Reproduce the data, keeping every word exactly as it is.

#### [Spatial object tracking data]
....................
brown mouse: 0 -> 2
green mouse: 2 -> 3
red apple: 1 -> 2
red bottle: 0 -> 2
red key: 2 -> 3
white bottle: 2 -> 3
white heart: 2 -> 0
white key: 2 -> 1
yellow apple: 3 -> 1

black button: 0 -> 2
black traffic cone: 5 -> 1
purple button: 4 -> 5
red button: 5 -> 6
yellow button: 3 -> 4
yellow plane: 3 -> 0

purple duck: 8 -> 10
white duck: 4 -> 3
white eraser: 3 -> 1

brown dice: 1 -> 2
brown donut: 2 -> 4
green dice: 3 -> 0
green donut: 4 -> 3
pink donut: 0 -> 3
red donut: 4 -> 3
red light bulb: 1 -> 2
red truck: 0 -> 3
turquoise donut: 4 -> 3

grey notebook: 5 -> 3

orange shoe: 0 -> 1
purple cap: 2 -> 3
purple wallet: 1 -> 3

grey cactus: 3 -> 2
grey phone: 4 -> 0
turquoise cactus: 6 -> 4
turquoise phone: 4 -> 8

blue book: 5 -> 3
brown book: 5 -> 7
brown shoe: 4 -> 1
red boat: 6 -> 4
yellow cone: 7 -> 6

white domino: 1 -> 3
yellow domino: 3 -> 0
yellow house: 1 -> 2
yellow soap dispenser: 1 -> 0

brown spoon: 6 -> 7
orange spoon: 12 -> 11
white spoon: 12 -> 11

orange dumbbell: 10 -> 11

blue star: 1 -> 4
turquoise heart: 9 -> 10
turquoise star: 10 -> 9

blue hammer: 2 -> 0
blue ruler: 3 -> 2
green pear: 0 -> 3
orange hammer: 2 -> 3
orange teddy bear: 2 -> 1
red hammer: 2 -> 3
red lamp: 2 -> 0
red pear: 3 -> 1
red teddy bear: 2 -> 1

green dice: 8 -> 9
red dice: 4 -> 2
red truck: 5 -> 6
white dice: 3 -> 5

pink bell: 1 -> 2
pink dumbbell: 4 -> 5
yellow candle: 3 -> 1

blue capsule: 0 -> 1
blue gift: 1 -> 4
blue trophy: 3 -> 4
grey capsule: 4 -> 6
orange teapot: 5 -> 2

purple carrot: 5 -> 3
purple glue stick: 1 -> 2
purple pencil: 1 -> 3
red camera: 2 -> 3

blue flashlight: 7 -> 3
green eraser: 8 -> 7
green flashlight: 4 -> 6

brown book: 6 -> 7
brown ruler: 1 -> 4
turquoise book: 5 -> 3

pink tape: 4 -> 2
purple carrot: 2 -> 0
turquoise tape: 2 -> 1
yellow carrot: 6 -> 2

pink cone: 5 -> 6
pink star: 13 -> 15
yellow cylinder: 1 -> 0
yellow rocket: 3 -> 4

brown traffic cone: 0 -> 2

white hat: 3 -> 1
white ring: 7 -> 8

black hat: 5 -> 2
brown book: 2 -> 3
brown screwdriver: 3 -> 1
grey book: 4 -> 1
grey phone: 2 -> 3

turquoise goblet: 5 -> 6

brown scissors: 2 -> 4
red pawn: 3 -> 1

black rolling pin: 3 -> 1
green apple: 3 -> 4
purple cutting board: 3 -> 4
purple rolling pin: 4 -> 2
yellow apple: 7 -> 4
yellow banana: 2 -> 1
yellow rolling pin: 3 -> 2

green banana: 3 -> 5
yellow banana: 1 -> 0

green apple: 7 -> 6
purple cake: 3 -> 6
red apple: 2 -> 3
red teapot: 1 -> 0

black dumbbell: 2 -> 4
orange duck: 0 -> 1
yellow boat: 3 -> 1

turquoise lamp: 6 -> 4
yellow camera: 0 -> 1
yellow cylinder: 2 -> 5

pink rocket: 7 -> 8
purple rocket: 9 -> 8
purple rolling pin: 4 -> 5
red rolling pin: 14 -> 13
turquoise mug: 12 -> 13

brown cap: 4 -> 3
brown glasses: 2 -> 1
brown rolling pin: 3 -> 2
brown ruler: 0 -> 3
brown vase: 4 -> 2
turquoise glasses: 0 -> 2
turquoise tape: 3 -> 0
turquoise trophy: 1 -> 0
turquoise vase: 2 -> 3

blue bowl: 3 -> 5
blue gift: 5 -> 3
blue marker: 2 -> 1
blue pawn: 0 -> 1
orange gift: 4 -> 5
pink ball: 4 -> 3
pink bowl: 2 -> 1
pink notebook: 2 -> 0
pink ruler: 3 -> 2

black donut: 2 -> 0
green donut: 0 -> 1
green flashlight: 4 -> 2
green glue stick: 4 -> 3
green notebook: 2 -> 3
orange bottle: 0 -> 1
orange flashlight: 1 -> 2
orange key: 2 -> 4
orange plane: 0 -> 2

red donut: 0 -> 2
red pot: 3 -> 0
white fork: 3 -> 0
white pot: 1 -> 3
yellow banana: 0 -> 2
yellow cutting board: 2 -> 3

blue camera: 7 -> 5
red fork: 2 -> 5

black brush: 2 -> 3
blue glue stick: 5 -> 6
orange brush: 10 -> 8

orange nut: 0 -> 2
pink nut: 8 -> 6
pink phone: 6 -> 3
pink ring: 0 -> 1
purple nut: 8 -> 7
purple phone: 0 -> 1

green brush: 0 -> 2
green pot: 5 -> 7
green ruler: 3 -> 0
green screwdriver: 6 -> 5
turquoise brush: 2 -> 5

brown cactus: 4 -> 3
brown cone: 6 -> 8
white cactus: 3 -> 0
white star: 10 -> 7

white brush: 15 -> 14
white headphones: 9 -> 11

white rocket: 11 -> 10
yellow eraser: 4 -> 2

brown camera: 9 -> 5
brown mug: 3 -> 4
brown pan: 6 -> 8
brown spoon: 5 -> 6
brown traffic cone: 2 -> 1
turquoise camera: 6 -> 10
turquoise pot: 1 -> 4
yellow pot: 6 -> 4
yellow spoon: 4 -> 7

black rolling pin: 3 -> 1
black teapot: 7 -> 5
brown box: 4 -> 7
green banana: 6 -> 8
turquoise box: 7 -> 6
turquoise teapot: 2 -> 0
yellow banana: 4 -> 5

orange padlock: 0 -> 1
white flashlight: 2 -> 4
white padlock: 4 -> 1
....................
#### [Problem solution]
brown mouse: 0 -> 2
green mouse: 2 -> 3
red apple: 1 -> 2
red bottle: 0 -> 2
red key: 2 -> 3
white bottle: 2 -> 3
white heart: 2 -> 0
white key: 2 -> 1
yellow apple: 3 -> 1

black button: 0 -> 2
black traffic cone: 5 -> 1
purple button: 4 -> 5
red button: 5 -> 6
yellow button: 3 -> 4
yellow plane: 3 -> 0

purple duck: 8 -> 10
white duck: 4 -> 3
white eraser: 3 -> 1

brown dice: 1 -> 2
brown donut: 2 -> 4
green dice: 3 -> 0
green donut: 4 -> 3
pink donut: 0 -> 3
red donut: 4 -> 3
red light bulb: 1 -> 2
red truck: 0 -> 3
turquoise donut: 4 -> 3

grey notebook: 5 -> 3

orange shoe: 0 -> 1
purple cap: 2 -> 3
purple wallet: 1 -> 3

grey cactus: 3 -> 2
grey phone: 4 -> 0
turquoise cactus: 6 -> 4
turquoise phone: 4 -> 8

blue book: 5 -> 3
brown book: 5 -> 7
brown shoe: 4 -> 1
red boat: 6 -> 4
yellow cone: 7 -> 6

white domino: 1 -> 3
yellow domino: 3 -> 0
yellow house: 1 -> 2
yellow soap dispenser: 1 -> 0

brown spoon: 6 -> 7
orange spoon: 12 -> 11
white spoon: 12 -> 11

orange dumbbell: 10 -> 11

blue star: 1 -> 4
turquoise heart: 9 -> 10
turquoise star: 10 -> 9

blue hammer: 2 -> 0
blue ruler: 3 -> 2
green pear: 0 -> 3
orange hammer: 2 -> 3
orange teddy bear: 2 -> 1
red hammer: 2 -> 3
red lamp: 2 -> 0
red pear: 3 -> 1
red teddy bear: 2 -> 1

green dice: 8 -> 9
red dice: 4 -> 2
red truck: 5 -> 6
white dice: 3 -> 5

pink bell: 1 -> 2
pink dumbbell: 4 -> 5
yellow candle: 3 -> 1

blue capsule: 0 -> 1
blue gift: 1 -> 4
blue trophy: 3 -> 4
grey capsule: 4 -> 6
orange teapot: 5 -> 2

purple carrot: 5 -> 3
purple glue stick: 1 -> 2
purple pencil: 1 -> 3
red camera: 2 -> 3

blue flashlight: 7 -> 3
green eraser: 8 -> 7
green flashlight: 4 -> 6

brown book: 6 -> 7
brown ruler: 1 -> 4
turquoise book: 5 -> 3

pink tape: 4 -> 2
purple carrot: 2 -> 0
turquoise tape: 2 -> 1
yellow carrot: 6 -> 2

pink cone: 5 -> 6
pink star: 13 -> 15
yellow cylinder: 1 -> 0
yellow rocket: 3 -> 4

brown traffic cone: 0 -> 2

white hat: 3 -> 1
white ring: 7 -> 8

black hat: 5 -> 2
brown book: 2 -> 3
brown screwdriver: 3 -> 1
grey book: 4 -> 1
grey phone: 2 -> 3

turquoise goblet: 5 -> 6

brown scissors: 2 -> 4
red pawn: 3 -> 1

black rolling pin: 3 -> 1
green apple: 3 -> 4
purple cutting board: 3 -> 4
purple rolling pin: 4 -> 2
yellow apple: 7 -> 4
yellow banana: 2 -> 1
yellow rolling pin: 3 -> 2

green banana: 3 -> 5
yellow banana: 1 -> 0

green apple: 7 -> 6
purple cake: 3 -> 6
red apple: 2 -> 3
red teapot: 1 -> 0

black dumbbell: 2 -> 4
orange duck: 0 -> 1
yellow boat: 3 -> 1

turquoise lamp: 6 -> 4
yellow camera: 0 -> 1
yellow cylinder: 2 -> 5

pink rocket: 7 -> 8
purple rocket: 9 -> 8
purple rolling pin: 4 -> 5
red rolling pin: 14 -> 13
turquoise mug: 12 -> 13

brown cap: 4 -> 3
brown glasses: 2 -> 1
brown rolling pin: 3 -> 2
brown ruler: 0 -> 3
brown vase: 4 -> 2
turquoise glasses: 0 -> 2
turquoise tape: 3 -> 0
turquoise trophy: 1 -> 0
turquoise vase: 2 -> 3

blue bowl: 3 -> 5
blue gift: 5 -> 3
blue marker: 2 -> 1
blue pawn: 0 -> 1
orange gift: 4 -> 5
pink ball: 4 -> 3
pink bowl: 2 -> 1
pink notebook: 2 -> 0
pink ruler: 3 -> 2

black donut: 2 -> 0
green donut: 0 -> 1
green flashlight: 4 -> 2
green glue stick: 4 -> 3
green notebook: 2 -> 3
orange bottle: 0 -> 1
orange flashlight: 1 -> 2
orange key: 2 -> 4
orange plane: 0 -> 2

red donut: 0 -> 2
red pot: 3 -> 0
white fork: 3 -> 0
white pot: 1 -> 3
yellow banana: 0 -> 2
yellow cutting board: 2 -> 3

blue camera: 7 -> 5
red fork: 2 -> 5

black brush: 2 -> 3
blue glue stick: 5 -> 6
orange brush: 10 -> 8

orange nut: 0 -> 2
pink nut: 8 -> 6
pink phone: 6 -> 3
pink ring: 0 -> 1
purple nut: 8 -> 7
purple phone: 0 -> 1

green brush: 0 -> 2
green pot: 5 -> 7
green ruler: 3 -> 0
green screwdriver: 6 -> 5
turquoise brush: 2 -> 5

brown cactus: 4 -> 3
brown cone: 6 -> 8
white cactus: 3 -> 0
white star: 10 -> 7

white brush: 15 -> 14
white headphones: 9 -> 11

white rocket: 11 -> 10
yellow eraser: 4 -> 2

brown camera: 9 -> 5
brown mug: 3 -> 4
brown pan: 6 -> 8
brown spoon: 5 -> 6
brown traffic cone: 2 -> 1
turquoise camera: 6 -> 10
turquoise pot: 1 -> 4
yellow pot: 6 -> 4
yellow spoon: 4 -> 7

black rolling pin: 3 -> 1
black teapot: 7 -> 5
brown box: 4 -> 7
green banana: 6 -> 8
turquoise box: 7 -> 6
turquoise teapot: 2 -> 0
yellow banana: 4 -> 5

orange padlock: 0 -> 1
white flashlight: 2 -> 4
white padlock: 4 -> 1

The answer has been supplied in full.